### Task goal
Copy every entry below exactly as it appears, leaving out the images.

Before and after images:
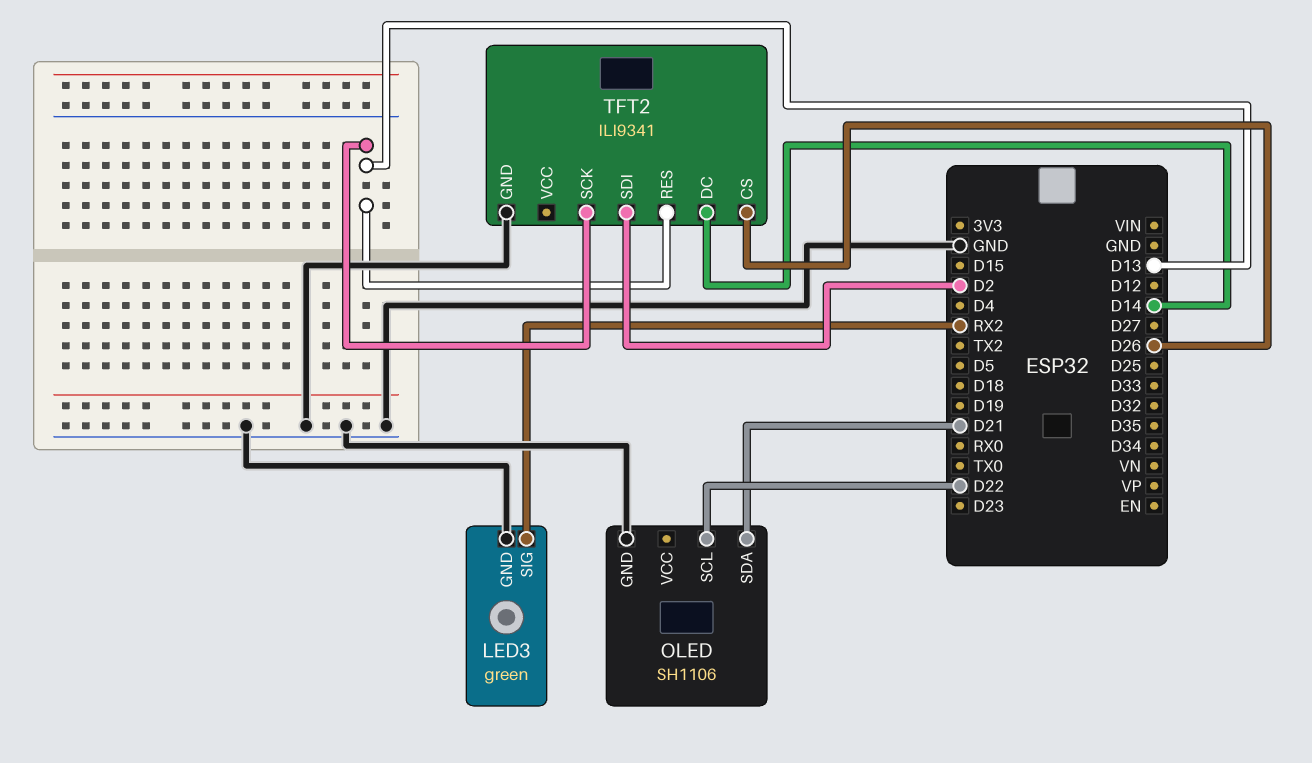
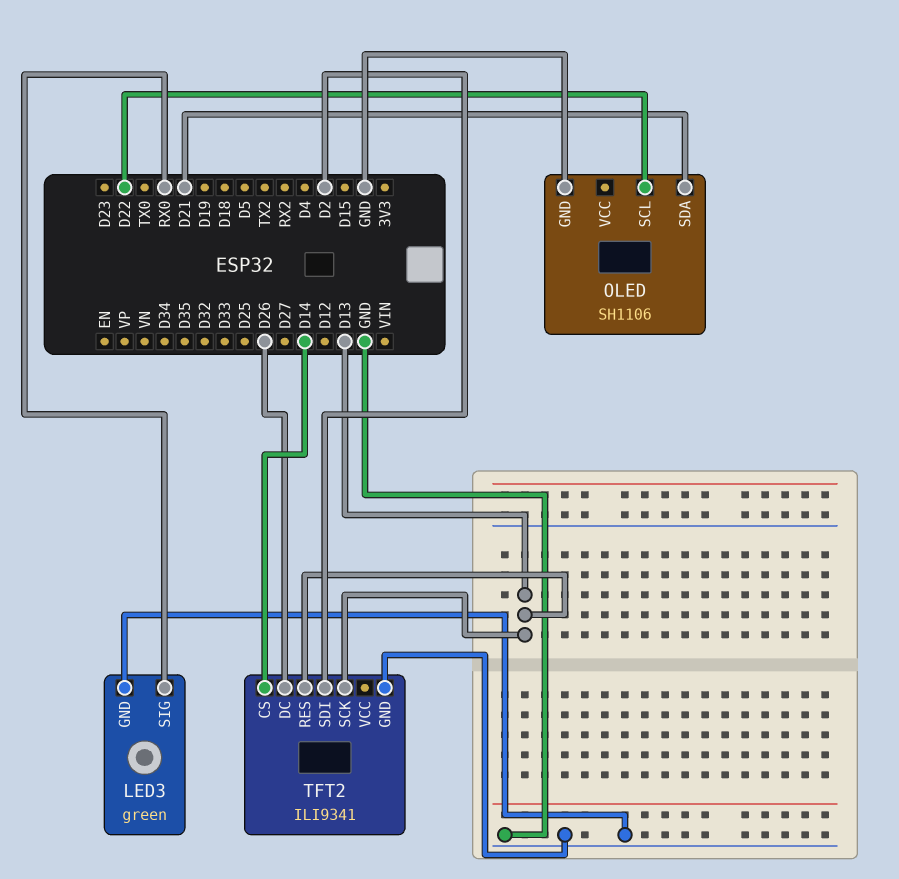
LED3 pin SIG: RX2 -> RX0
TFT2 pin CS: D26 -> D14
TFT2 pin DC: D14 -> D26

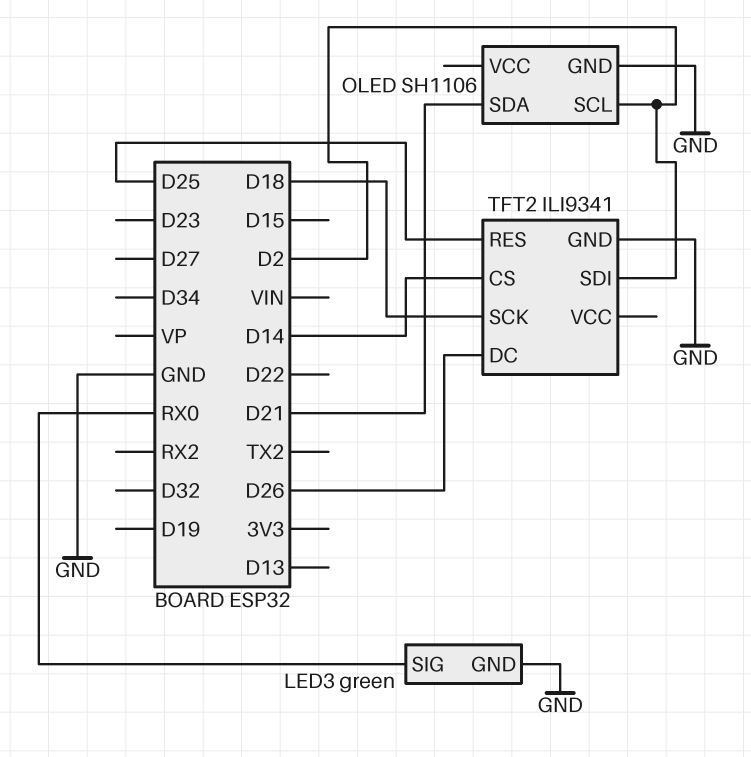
OLED pin SCL: D22 -> D2
TFT2 pin RES: D13 -> D25
TFT2 pin SCK: D13 -> D18

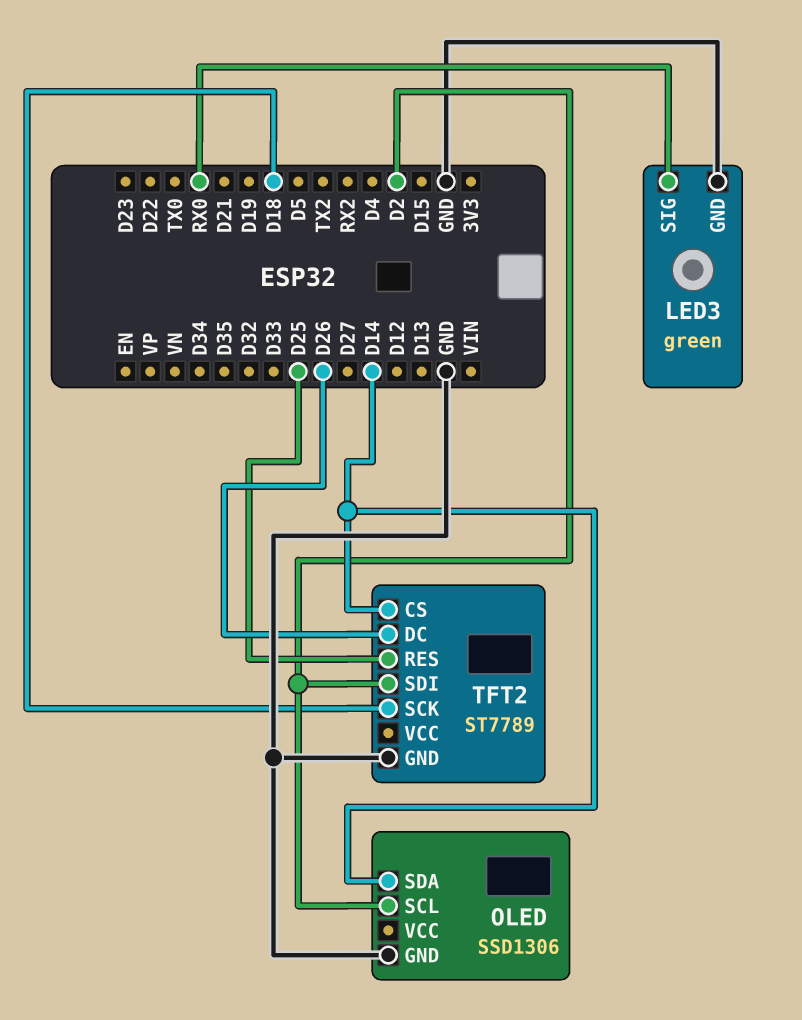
OLED: SH1106 -> SSD1306
OLED pin SDA: D21 -> D14
TFT2: ILI9341 -> ST7789

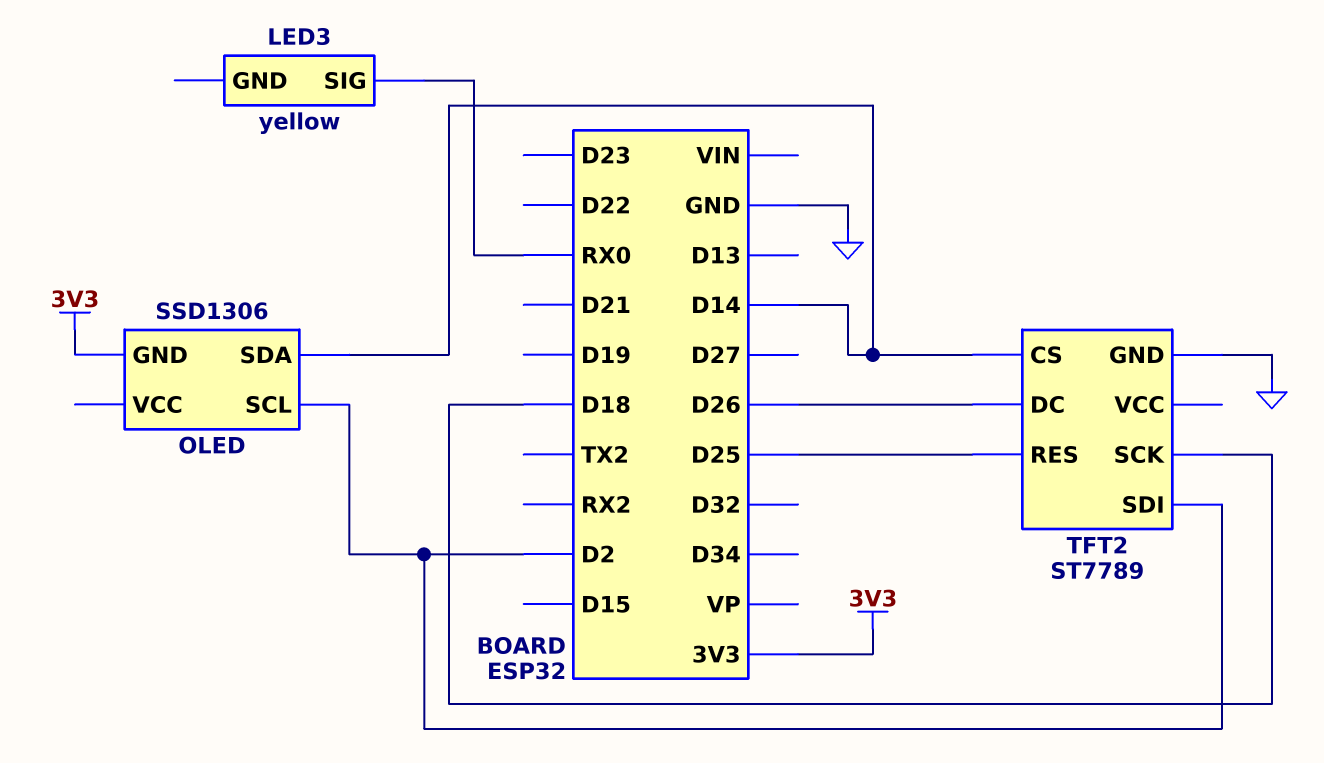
LED3: green -> yellow
LED3 pin GND: GND -> none
OLED pin GND: GND -> 3V3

### Exercise result
LED3 pin SIG: RX2 -> RX0
TFT2 pin CS: D26 -> D14
TFT2 pin DC: D14 -> D26

OLED pin SCL: D22 -> D2
TFT2 pin RES: D13 -> D25
TFT2 pin SCK: D13 -> D18

OLED: SH1106 -> SSD1306
OLED pin SDA: D21 -> D14
TFT2: ILI9341 -> ST7789

LED3: green -> yellow
LED3 pin GND: GND -> none
OLED pin GND: GND -> 3V3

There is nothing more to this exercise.